* [REQUIRED ACTION]:
Each record beneath this sentence is to be transcribed exactly as it reads.

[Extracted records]

┏━━

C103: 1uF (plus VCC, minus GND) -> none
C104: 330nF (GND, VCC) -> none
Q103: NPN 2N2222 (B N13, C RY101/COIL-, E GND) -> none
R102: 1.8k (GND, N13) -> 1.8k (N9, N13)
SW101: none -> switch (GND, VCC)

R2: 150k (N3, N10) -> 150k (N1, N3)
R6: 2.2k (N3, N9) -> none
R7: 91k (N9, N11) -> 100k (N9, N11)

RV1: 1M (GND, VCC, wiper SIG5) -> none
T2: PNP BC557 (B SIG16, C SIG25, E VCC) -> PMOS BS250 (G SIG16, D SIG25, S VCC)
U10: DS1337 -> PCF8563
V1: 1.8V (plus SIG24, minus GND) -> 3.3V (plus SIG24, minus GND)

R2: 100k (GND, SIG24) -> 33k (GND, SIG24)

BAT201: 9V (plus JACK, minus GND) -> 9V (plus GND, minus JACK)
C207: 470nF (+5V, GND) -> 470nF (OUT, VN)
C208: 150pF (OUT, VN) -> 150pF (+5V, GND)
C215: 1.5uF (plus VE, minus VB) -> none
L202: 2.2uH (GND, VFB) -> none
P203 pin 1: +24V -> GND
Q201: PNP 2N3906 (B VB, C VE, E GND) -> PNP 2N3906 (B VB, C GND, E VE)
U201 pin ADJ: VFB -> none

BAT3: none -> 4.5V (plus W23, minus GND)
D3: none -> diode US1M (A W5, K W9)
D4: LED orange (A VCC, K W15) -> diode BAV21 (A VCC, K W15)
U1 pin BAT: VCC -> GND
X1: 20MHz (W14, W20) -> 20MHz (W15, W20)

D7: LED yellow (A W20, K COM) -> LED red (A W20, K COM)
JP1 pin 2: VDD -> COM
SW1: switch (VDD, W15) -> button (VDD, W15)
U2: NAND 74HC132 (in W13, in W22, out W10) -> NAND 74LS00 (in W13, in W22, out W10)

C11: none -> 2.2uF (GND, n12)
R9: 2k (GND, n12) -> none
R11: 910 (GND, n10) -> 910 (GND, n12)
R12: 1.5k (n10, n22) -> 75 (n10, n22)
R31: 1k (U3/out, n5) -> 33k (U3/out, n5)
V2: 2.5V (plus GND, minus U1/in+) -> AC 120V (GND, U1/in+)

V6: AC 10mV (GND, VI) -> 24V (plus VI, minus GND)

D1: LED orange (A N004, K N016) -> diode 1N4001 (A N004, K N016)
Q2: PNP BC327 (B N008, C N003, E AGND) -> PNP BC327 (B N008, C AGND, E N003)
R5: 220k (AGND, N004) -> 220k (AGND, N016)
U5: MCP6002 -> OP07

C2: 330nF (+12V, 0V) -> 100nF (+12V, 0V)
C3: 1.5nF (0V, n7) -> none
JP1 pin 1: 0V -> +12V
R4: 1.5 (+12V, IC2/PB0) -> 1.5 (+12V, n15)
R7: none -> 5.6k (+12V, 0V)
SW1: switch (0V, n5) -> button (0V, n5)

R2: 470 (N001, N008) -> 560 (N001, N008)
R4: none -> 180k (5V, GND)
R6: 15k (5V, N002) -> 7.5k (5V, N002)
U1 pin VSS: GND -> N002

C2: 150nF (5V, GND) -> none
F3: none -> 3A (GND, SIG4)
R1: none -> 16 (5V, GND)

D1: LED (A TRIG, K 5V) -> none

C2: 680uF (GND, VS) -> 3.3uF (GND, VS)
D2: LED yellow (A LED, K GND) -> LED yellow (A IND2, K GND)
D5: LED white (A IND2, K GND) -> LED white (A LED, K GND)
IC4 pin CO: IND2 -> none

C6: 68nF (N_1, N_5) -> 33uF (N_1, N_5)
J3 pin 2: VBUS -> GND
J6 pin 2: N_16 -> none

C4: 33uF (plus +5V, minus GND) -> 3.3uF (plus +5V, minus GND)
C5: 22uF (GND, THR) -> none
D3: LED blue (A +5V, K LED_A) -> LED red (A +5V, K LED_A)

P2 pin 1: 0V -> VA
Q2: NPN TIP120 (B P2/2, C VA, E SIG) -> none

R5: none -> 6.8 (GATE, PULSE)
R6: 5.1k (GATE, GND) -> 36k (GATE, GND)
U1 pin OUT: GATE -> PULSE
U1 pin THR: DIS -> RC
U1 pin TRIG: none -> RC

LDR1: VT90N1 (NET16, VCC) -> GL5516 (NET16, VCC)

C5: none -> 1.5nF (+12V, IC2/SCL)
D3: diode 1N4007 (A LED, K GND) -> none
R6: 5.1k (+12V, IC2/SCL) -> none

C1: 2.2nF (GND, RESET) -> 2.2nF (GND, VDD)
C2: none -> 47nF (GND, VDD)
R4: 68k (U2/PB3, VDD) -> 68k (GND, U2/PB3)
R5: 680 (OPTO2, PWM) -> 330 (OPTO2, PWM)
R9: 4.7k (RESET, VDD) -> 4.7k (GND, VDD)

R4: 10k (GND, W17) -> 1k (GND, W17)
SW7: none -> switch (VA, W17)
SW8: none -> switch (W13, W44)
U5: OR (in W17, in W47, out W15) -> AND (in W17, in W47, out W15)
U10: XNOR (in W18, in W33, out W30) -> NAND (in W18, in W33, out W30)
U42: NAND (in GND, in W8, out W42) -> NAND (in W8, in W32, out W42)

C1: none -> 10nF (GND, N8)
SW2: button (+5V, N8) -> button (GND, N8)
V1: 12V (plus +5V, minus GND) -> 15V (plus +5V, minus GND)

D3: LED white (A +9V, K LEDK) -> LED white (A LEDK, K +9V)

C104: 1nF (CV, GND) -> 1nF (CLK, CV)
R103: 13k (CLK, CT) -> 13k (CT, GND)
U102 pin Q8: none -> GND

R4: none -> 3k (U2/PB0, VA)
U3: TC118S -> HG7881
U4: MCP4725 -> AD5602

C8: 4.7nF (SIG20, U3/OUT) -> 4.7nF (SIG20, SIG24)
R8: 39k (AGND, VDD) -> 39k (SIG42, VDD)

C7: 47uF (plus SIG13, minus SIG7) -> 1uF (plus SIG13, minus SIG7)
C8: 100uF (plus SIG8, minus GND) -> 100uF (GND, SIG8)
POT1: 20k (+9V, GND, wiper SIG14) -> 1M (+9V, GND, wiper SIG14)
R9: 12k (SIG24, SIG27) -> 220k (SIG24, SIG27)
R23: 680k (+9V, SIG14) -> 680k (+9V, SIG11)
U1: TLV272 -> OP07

┗━━

* [RESPONSE BELOW]:
C103: 1uF (plus VCC, minus GND) -> none
C104: 330nF (GND, VCC) -> none
Q103: NPN 2N2222 (B N13, C RY101/COIL-, E GND) -> none
R102: 1.8k (GND, N13) -> 1.8k (N9, N13)
SW101: none -> switch (GND, VCC)

R2: 150k (N3, N10) -> 150k (N1, N3)
R6: 2.2k (N3, N9) -> none
R7: 91k (N9, N11) -> 100k (N9, N11)

RV1: 1M (GND, VCC, wiper SIG5) -> none
T2: PNP BC557 (B SIG16, C SIG25, E VCC) -> PMOS BS250 (G SIG16, D SIG25, S VCC)
U10: DS1337 -> PCF8563
V1: 1.8V (plus SIG24, minus GND) -> 3.3V (plus SIG24, minus GND)

R2: 100k (GND, SIG24) -> 33k (GND, SIG24)

BAT201: 9V (plus JACK, minus GND) -> 9V (plus GND, minus JACK)
C207: 470nF (+5V, GND) -> 470nF (OUT, VN)
C208: 150pF (OUT, VN) -> 150pF (+5V, GND)
C215: 1.5uF (plus VE, minus VB) -> none
L202: 2.2uH (GND, VFB) -> none
P203 pin 1: +24V -> GND
Q201: PNP 2N3906 (B VB, C VE, E GND) -> PNP 2N3906 (B VB, C GND, E VE)
U201 pin ADJ: VFB -> none

BAT3: none -> 4.5V (plus W23, minus GND)
D3: none -> diode US1M (A W5, K W9)
D4: LED orange (A VCC, K W15) -> diode BAV21 (A VCC, K W15)
U1 pin BAT: VCC -> GND
X1: 20MHz (W14, W20) -> 20MHz (W15, W20)

D7: LED yellow (A W20, K COM) -> LED red (A W20, K COM)
JP1 pin 2: VDD -> COM
SW1: switch (VDD, W15) -> button (VDD, W15)
U2: NAND 74HC132 (in W13, in W22, out W10) -> NAND 74LS00 (in W13, in W22, out W10)

C11: none -> 2.2uF (GND, n12)
R9: 2k (GND, n12) -> none
R11: 910 (GND, n10) -> 910 (GND, n12)
R12: 1.5k (n10, n22) -> 75 (n10, n22)
R31: 1k (U3/out, n5) -> 33k (U3/out, n5)
V2: 2.5V (plus GND, minus U1/in+) -> AC 120V (GND, U1/in+)

V6: AC 10mV (GND, VI) -> 24V (plus VI, minus GND)

D1: LED orange (A N004, K N016) -> diode 1N4001 (A N004, K N016)
Q2: PNP BC327 (B N008, C N003, E AGND) -> PNP BC327 (B N008, C AGND, E N003)
R5: 220k (AGND, N004) -> 220k (AGND, N016)
U5: MCP6002 -> OP07

C2: 330nF (+12V, 0V) -> 100nF (+12V, 0V)
C3: 1.5nF (0V, n7) -> none
JP1 pin 1: 0V -> +12V
R4: 1.5 (+12V, IC2/PB0) -> 1.5 (+12V, n15)
R7: none -> 5.6k (+12V, 0V)
SW1: switch (0V, n5) -> button (0V, n5)

R2: 470 (N001, N008) -> 560 (N001, N008)
R4: none -> 180k (5V, GND)
R6: 15k (5V, N002) -> 7.5k (5V, N002)
U1 pin VSS: GND -> N002

C2: 150nF (5V, GND) -> none
F3: none -> 3A (GND, SIG4)
R1: none -> 16 (5V, GND)

D1: LED (A TRIG, K 5V) -> none

C2: 680uF (GND, VS) -> 3.3uF (GND, VS)
D2: LED yellow (A LED, K GND) -> LED yellow (A IND2, K GND)
D5: LED white (A IND2, K GND) -> LED white (A LED, K GND)
IC4 pin CO: IND2 -> none

C6: 68nF (N_1, N_5) -> 33uF (N_1, N_5)
J3 pin 2: VBUS -> GND
J6 pin 2: N_16 -> none

C4: 33uF (plus +5V, minus GND) -> 3.3uF (plus +5V, minus GND)
C5: 22uF (GND, THR) -> none
D3: LED blue (A +5V, K LED_A) -> LED red (A +5V, K LED_A)

P2 pin 1: 0V -> VA
Q2: NPN TIP120 (B P2/2, C VA, E SIG) -> none

R5: none -> 6.8 (GATE, PULSE)
R6: 5.1k (GATE, GND) -> 36k (GATE, GND)
U1 pin OUT: GATE -> PULSE
U1 pin THR: DIS -> RC
U1 pin TRIG: none -> RC

LDR1: VT90N1 (NET16, VCC) -> GL5516 (NET16, VCC)

C5: none -> 1.5nF (+12V, IC2/SCL)
D3: diode 1N4007 (A LED, K GND) -> none
R6: 5.1k (+12V, IC2/SCL) -> none

C1: 2.2nF (GND, RESET) -> 2.2nF (GND, VDD)
C2: none -> 47nF (GND, VDD)
R4: 68k (U2/PB3, VDD) -> 68k (GND, U2/PB3)
R5: 680 (OPTO2, PWM) -> 330 (OPTO2, PWM)
R9: 4.7k (RESET, VDD) -> 4.7k (GND, VDD)

R4: 10k (GND, W17) -> 1k (GND, W17)
SW7: none -> switch (VA, W17)
SW8: none -> switch (W13, W44)
U5: OR (in W17, in W47, out W15) -> AND (in W17, in W47, out W15)
U10: XNOR (in W18, in W33, out W30) -> NAND (in W18, in W33, out W30)
U42: NAND (in GND, in W8, out W42) -> NAND (in W8, in W32, out W42)

C1: none -> 10nF (GND, N8)
SW2: button (+5V, N8) -> button (GND, N8)
V1: 12V (plus +5V, minus GND) -> 15V (plus +5V, minus GND)

D3: LED white (A +9V, K LEDK) -> LED white (A LEDK, K +9V)

C104: 1nF (CV, GND) -> 1nF (CLK, CV)
R103: 13k (CLK, CT) -> 13k (CT, GND)
U102 pin Q8: none -> GND

R4: none -> 3k (U2/PB0, VA)
U3: TC118S -> HG7881
U4: MCP4725 -> AD5602

C8: 4.7nF (SIG20, U3/OUT) -> 4.7nF (SIG20, SIG24)
R8: 39k (AGND, VDD) -> 39k (SIG42, VDD)

C7: 47uF (plus SIG13, minus SIG7) -> 1uF (plus SIG13, minus SIG7)
C8: 100uF (plus SIG8, minus GND) -> 100uF (GND, SIG8)
POT1: 20k (+9V, GND, wiper SIG14) -> 1M (+9V, GND, wiper SIG14)
R9: 12k (SIG24, SIG27) -> 220k (SIG24, SIG27)
R23: 680k (+9V, SIG14) -> 680k (+9V, SIG11)
U1: TLV272 -> OP07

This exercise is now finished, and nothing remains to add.